WHAT TO WORK ON: Leave out the pictures and print the records below exactly.

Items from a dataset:
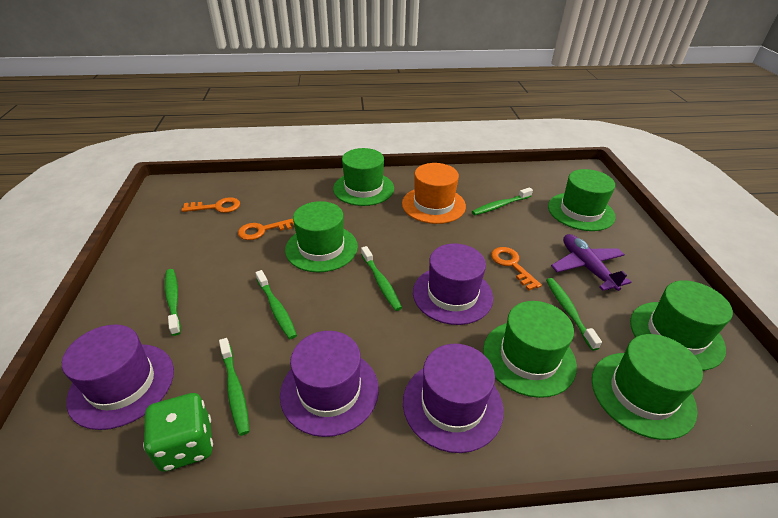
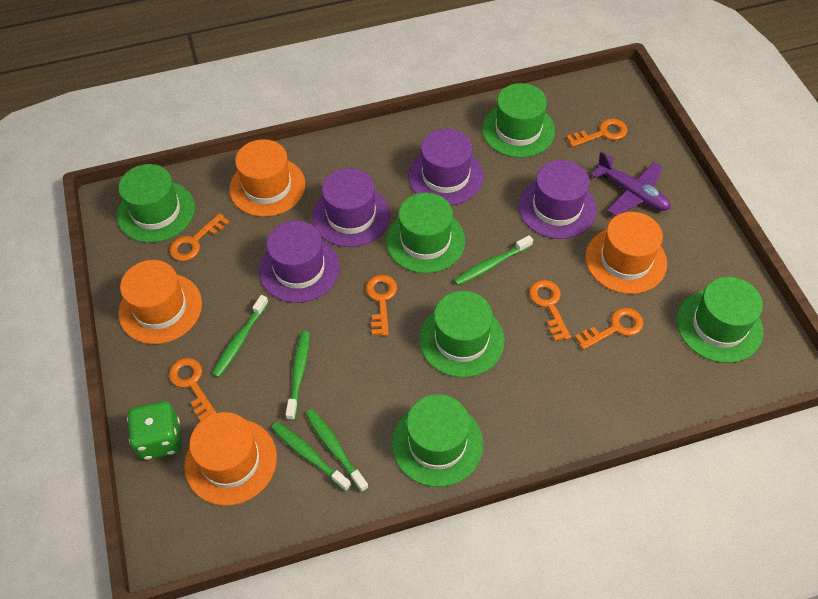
green toothbrush: 6 -> 5
orange hat: 1 -> 4
orange key: 3 -> 6

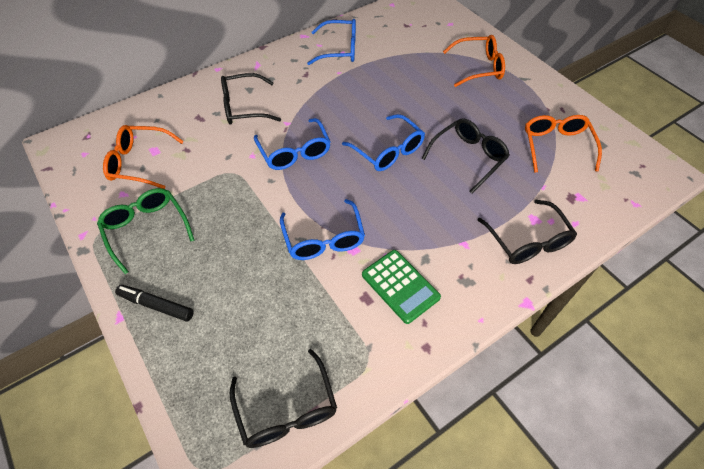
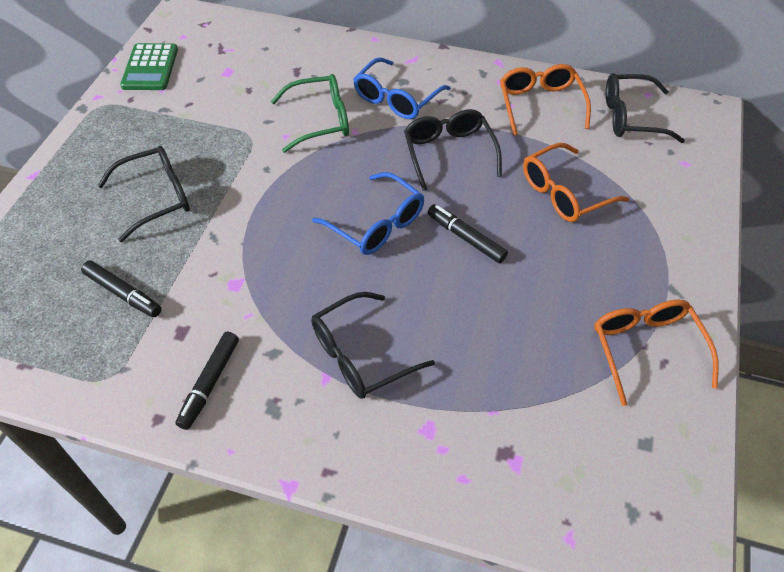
black marker: 1 -> 3
blue glasses: 4 -> 2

REPLY:
green toothbrush: 6 -> 5
orange hat: 1 -> 4
orange key: 3 -> 6

black marker: 1 -> 3
blue glasses: 4 -> 2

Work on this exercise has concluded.